### What is required
Beginning with the line where "DRIVER pin IN1: RX2 -> VN" appears, restate each line word for word until the data ends. Pictures do not go in.

Input for this task: Begin

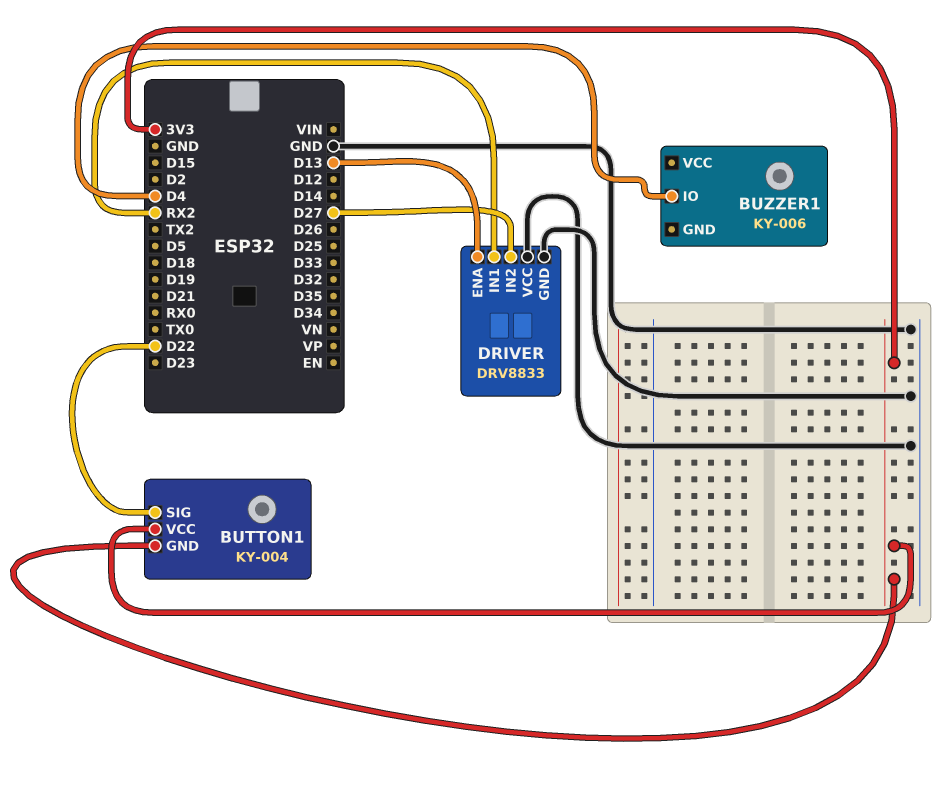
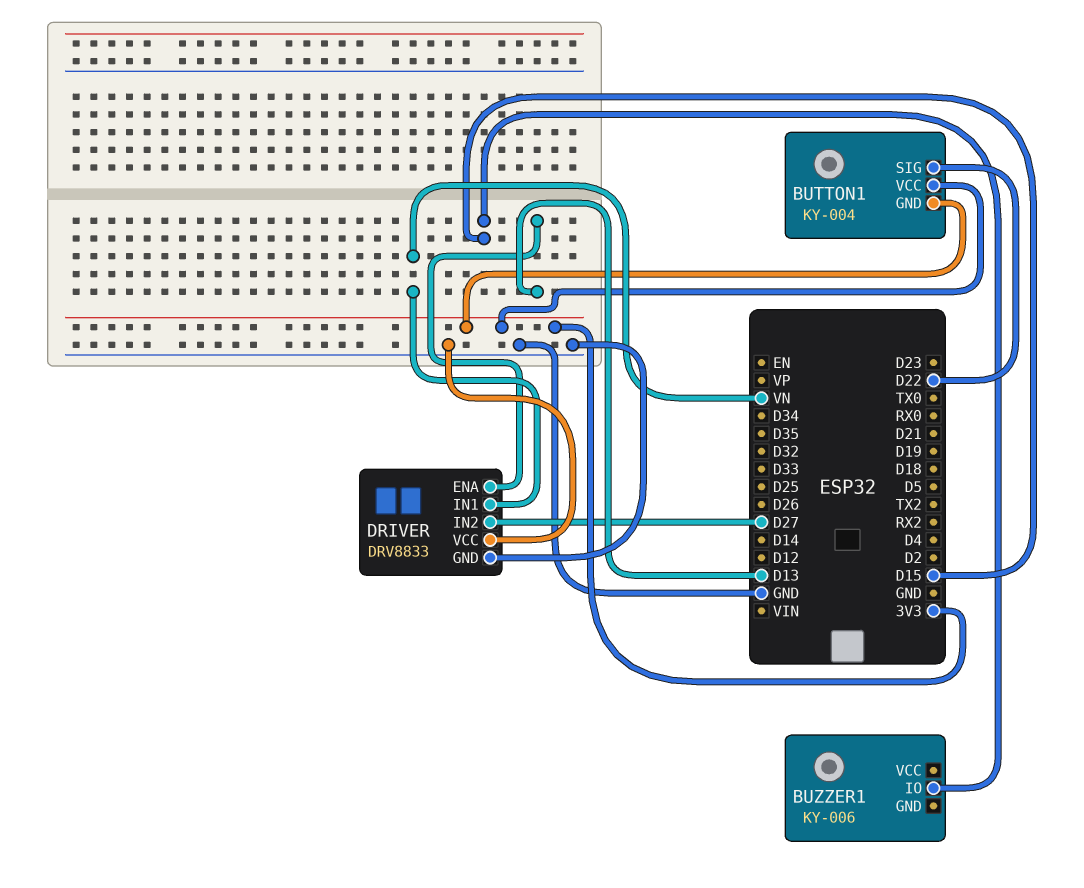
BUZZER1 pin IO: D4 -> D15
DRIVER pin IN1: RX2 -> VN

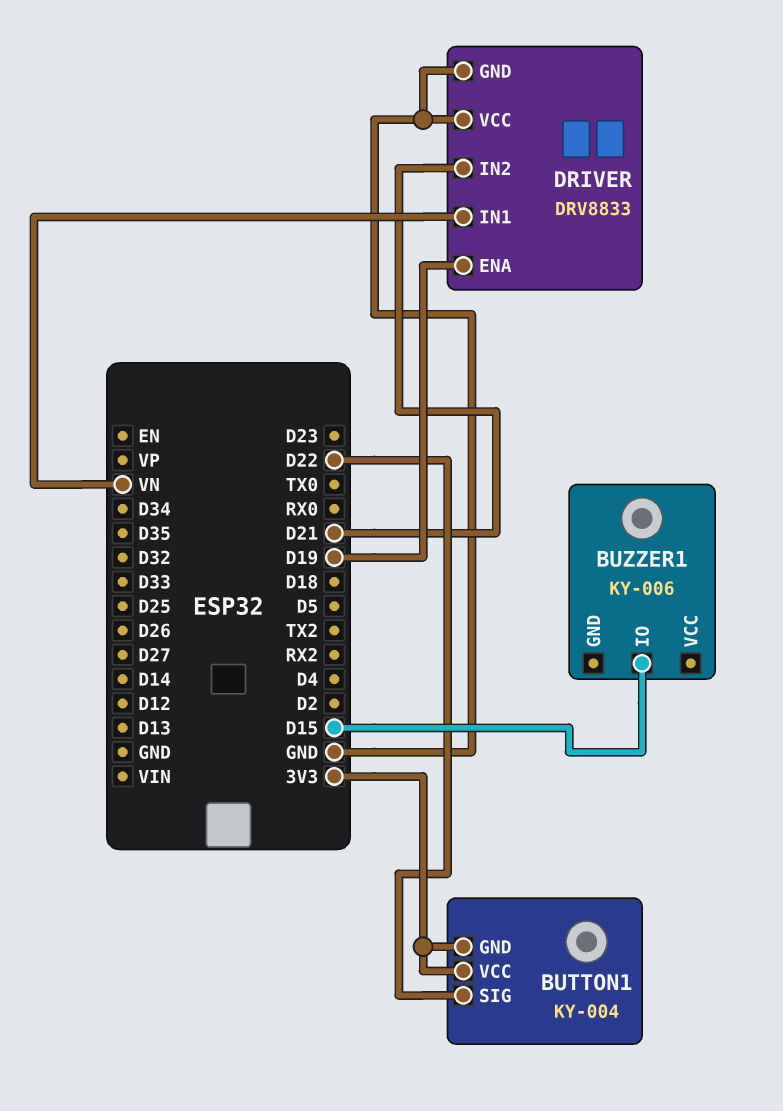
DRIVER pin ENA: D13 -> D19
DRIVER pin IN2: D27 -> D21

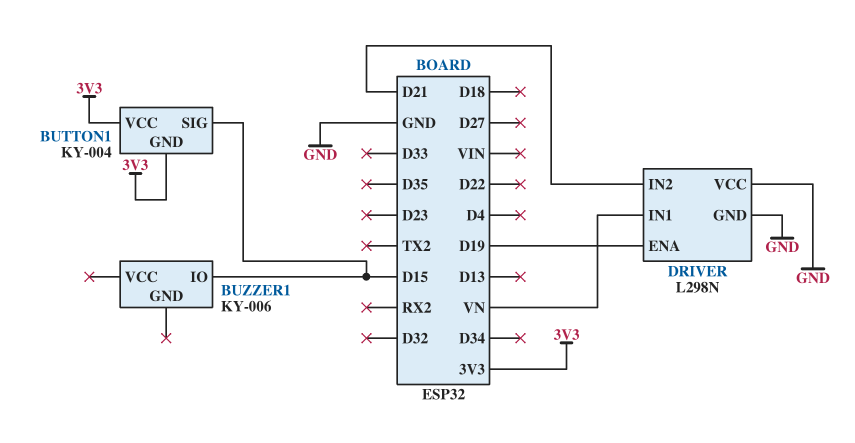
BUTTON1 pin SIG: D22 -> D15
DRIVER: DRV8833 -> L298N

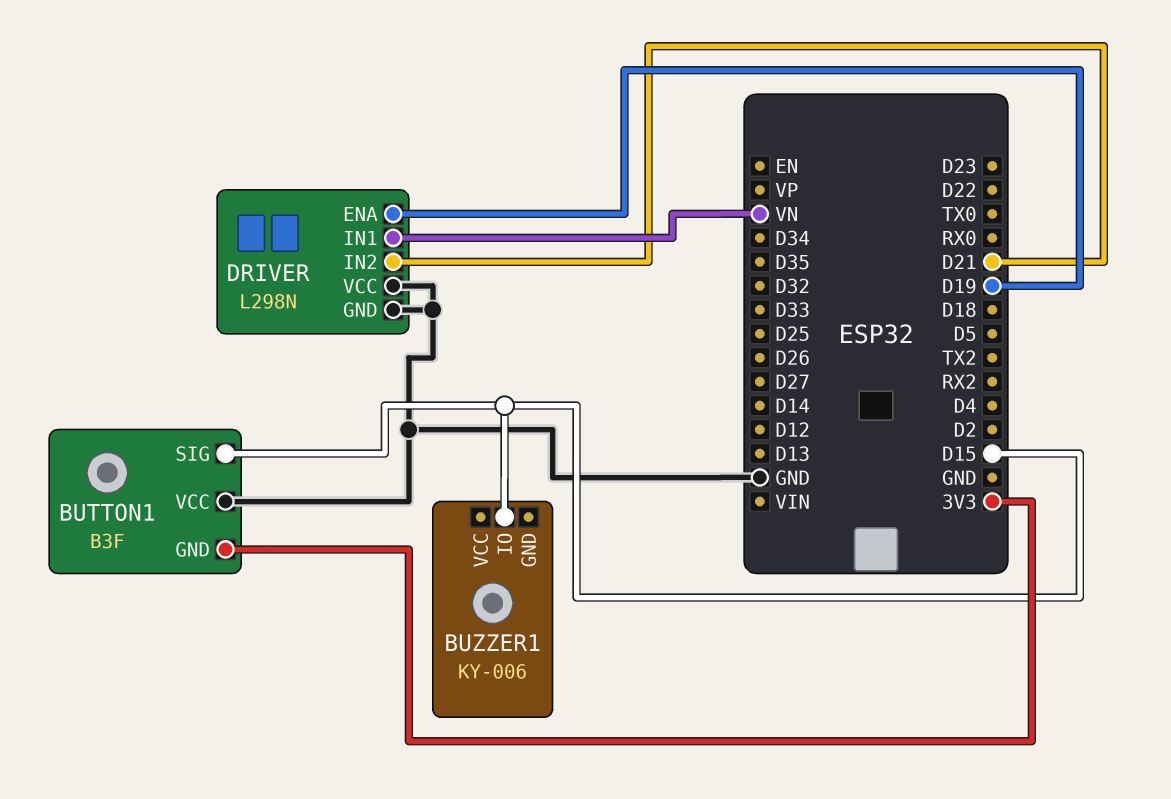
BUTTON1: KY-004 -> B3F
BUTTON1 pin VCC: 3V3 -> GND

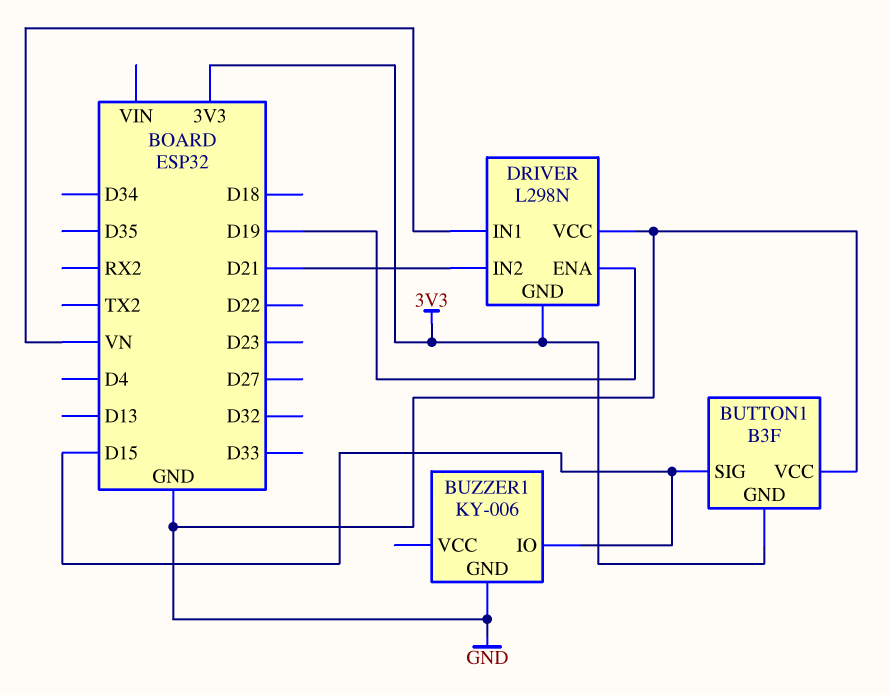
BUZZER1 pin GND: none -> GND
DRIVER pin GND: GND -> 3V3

Input for this task: End

### Solution to this problem
DRIVER pin IN1: RX2 -> VN

DRIVER pin ENA: D13 -> D19
DRIVER pin IN2: D27 -> D21

BUTTON1 pin SIG: D22 -> D15
DRIVER: DRV8833 -> L298N

BUTTON1: KY-004 -> B3F
BUTTON1 pin VCC: 3V3 -> GND

BUZZER1 pin GND: none -> GND
DRIVER pin GND: GND -> 3V3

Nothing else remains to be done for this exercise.